__What this task involves__. When you reach the line with "R7: none -> 1k (VO, VX)" in the listing below, transcribe it and each line after it up to and including the line with "C11: 10nF (GND, VDD) -> 10nF (GND, OUT)", exactly and with nothing else.

__Records supplied__.

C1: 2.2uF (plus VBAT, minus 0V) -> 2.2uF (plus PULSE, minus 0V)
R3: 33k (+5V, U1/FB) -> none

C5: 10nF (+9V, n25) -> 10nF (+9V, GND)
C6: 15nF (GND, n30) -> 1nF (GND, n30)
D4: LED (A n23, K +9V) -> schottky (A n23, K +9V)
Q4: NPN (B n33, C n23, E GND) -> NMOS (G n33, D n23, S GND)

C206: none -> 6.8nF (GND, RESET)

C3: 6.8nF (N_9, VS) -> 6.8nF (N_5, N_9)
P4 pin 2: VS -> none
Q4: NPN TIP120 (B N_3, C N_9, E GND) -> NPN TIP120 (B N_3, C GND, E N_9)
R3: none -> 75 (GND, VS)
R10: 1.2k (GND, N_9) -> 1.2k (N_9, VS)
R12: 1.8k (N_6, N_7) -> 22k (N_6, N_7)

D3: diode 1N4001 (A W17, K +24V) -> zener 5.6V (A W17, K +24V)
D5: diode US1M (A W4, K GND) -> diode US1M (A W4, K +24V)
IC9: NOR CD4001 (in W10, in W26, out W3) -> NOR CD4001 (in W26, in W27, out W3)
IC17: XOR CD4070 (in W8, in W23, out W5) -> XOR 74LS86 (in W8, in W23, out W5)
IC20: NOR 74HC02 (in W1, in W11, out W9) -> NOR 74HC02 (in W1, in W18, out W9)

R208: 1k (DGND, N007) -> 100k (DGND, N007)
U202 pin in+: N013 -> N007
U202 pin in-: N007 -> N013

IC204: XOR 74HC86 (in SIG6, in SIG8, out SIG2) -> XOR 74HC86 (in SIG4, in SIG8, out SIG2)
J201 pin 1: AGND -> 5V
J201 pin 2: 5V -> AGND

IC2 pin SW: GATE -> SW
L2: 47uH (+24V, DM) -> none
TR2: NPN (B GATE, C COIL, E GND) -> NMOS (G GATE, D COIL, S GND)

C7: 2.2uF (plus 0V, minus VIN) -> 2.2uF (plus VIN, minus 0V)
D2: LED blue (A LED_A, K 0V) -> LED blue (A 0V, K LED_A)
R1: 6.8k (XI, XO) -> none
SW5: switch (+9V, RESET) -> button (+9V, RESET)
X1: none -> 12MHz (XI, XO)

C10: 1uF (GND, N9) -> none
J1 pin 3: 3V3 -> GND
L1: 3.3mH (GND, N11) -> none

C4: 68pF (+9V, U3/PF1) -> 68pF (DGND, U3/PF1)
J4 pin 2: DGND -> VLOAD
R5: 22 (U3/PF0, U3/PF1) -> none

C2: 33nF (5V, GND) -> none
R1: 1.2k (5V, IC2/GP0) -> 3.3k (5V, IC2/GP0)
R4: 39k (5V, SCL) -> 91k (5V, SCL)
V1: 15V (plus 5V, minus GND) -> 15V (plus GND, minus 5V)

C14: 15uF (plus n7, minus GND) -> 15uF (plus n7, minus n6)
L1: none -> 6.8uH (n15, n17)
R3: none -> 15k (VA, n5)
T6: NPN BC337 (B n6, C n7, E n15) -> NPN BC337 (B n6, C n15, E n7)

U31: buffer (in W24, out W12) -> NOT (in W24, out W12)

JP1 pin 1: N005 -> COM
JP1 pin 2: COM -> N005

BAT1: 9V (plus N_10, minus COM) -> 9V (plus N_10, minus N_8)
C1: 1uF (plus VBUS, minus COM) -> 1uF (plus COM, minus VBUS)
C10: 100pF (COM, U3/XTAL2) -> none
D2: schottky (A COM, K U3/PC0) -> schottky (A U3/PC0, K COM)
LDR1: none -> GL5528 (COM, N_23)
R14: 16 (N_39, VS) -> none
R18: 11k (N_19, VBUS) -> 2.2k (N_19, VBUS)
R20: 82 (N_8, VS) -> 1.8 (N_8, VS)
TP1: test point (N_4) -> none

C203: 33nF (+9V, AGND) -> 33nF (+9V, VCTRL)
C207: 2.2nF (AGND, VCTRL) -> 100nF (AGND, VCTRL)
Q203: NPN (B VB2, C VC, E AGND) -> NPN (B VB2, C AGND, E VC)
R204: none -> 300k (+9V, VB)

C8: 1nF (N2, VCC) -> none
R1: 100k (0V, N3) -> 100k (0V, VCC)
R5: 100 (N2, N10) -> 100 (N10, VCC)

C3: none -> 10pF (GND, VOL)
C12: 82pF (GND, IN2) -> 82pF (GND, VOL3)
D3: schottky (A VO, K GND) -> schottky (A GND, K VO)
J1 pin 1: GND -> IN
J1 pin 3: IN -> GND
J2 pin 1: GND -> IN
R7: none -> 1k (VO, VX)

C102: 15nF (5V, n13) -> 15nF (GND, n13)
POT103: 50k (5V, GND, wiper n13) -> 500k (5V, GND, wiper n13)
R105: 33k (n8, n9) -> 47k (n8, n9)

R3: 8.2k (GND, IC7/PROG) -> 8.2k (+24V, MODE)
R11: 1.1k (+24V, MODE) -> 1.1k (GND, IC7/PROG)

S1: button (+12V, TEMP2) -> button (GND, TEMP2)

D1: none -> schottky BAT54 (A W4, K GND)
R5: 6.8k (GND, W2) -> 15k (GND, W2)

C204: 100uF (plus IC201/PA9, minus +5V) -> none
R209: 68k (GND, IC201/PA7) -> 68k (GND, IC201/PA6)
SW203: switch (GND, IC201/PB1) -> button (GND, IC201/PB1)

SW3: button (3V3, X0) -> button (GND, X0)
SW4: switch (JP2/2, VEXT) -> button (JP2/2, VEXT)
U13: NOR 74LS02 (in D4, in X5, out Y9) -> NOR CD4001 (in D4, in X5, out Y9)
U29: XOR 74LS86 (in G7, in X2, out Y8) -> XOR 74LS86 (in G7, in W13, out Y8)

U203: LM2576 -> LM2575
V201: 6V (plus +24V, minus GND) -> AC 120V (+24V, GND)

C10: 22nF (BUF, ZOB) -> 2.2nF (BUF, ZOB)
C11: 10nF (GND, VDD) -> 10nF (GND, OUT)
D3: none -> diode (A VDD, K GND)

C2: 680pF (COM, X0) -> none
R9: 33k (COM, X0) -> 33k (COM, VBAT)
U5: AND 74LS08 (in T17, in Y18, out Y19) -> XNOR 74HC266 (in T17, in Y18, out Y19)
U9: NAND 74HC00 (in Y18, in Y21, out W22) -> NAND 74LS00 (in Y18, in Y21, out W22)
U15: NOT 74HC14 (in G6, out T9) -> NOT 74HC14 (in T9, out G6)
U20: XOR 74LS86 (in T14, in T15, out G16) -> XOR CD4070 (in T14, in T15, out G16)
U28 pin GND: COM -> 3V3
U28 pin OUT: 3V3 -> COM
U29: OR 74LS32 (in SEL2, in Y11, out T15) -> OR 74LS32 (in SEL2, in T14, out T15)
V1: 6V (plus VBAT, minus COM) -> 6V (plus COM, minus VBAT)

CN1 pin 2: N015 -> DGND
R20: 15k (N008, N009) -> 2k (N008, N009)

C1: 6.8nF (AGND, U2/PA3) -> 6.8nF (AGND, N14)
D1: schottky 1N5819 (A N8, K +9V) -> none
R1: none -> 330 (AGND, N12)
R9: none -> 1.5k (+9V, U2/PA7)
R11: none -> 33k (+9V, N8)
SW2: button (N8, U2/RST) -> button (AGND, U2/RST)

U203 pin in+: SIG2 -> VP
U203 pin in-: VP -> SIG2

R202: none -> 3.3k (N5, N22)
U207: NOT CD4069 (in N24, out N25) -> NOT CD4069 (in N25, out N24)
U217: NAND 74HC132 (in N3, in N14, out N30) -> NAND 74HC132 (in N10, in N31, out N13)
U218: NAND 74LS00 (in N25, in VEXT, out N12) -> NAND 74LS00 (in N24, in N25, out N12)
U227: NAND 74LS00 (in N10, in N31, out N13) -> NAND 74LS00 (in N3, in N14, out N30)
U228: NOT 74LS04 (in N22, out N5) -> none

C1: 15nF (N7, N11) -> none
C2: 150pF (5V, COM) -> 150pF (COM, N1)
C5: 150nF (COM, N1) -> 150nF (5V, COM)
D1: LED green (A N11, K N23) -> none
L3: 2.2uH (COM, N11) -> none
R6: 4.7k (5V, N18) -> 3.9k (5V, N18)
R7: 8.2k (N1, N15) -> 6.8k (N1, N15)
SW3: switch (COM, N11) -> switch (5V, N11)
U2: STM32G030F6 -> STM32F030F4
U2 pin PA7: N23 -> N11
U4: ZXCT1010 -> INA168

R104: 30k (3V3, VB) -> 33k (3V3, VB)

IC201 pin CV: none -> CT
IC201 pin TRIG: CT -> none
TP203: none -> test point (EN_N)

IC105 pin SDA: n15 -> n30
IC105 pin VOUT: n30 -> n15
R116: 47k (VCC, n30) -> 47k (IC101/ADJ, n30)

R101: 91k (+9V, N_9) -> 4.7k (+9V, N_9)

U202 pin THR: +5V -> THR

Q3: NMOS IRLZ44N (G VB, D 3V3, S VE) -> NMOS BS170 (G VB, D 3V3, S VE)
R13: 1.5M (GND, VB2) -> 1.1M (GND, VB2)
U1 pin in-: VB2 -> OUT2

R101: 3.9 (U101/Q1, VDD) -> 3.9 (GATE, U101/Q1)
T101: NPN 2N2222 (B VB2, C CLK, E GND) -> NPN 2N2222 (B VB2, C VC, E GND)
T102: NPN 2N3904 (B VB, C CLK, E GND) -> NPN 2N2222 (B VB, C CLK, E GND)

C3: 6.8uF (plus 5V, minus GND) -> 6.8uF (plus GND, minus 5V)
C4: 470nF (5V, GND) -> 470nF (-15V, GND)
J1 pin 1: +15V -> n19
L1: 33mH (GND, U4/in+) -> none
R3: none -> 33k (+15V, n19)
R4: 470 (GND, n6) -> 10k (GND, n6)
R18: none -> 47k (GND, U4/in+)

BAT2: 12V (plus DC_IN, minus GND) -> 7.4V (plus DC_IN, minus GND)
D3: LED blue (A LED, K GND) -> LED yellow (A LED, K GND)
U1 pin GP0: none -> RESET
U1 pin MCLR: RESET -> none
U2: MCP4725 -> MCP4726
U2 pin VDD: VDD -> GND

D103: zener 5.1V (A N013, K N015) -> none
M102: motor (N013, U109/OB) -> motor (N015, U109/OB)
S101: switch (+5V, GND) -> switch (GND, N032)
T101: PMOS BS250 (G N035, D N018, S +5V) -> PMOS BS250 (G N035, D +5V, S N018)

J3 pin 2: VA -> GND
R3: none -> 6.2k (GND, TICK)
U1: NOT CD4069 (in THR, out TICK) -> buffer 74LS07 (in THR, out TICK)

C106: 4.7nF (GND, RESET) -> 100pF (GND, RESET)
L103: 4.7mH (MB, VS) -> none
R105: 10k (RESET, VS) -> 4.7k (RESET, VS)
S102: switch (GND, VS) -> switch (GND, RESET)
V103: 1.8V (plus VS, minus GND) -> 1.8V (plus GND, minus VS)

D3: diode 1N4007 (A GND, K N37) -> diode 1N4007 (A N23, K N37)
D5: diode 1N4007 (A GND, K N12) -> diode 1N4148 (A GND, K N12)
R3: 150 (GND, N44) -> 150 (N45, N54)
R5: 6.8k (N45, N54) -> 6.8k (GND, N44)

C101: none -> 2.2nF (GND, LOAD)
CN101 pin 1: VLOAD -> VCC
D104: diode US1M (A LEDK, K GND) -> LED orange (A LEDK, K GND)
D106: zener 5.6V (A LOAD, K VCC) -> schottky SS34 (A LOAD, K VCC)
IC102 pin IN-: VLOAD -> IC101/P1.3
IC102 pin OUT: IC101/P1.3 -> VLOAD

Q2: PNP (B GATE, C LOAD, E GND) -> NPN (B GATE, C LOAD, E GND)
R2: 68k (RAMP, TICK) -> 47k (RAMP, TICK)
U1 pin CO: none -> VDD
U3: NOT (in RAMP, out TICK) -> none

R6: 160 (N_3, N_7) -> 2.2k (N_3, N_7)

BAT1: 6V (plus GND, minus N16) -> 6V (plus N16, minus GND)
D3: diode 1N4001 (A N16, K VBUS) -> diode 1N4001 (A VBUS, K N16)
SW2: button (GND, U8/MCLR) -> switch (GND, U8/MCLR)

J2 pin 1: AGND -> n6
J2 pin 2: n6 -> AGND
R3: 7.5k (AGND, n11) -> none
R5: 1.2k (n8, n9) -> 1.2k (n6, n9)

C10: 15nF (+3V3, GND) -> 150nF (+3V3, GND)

__Exercise answer__.
R7: none -> 1k (VO, VX)

C102: 15nF (5V, n13) -> 15nF (GND, n13)
POT103: 50k (5V, GND, wiper n13) -> 500k (5V, GND, wiper n13)
R105: 33k (n8, n9) -> 47k (n8, n9)

R3: 8.2k (GND, IC7/PROG) -> 8.2k (+24V, MODE)
R11: 1.1k (+24V, MODE) -> 1.1k (GND, IC7/PROG)

S1: button (+12V, TEMP2) -> button (GND, TEMP2)

D1: none -> schottky BAT54 (A W4, K GND)
R5: 6.8k (GND, W2) -> 15k (GND, W2)

C204: 100uF (plus IC201/PA9, minus +5V) -> none
R209: 68k (GND, IC201/PA7) -> 68k (GND, IC201/PA6)
SW203: switch (GND, IC201/PB1) -> button (GND, IC201/PB1)

SW3: button (3V3, X0) -> button (GND, X0)
SW4: switch (JP2/2, VEXT) -> button (JP2/2, VEXT)
U13: NOR 74LS02 (in D4, in X5, out Y9) -> NOR CD4001 (in D4, in X5, out Y9)
U29: XOR 74LS86 (in G7, in X2, out Y8) -> XOR 74LS86 (in G7, in W13, out Y8)

U203: LM2576 -> LM2575
V201: 6V (plus +24V, minus GND) -> AC 120V (+24V, GND)

C10: 22nF (BUF, ZOB) -> 2.2nF (BUF, ZOB)
C11: 10nF (GND, VDD) -> 10nF (GND, OUT)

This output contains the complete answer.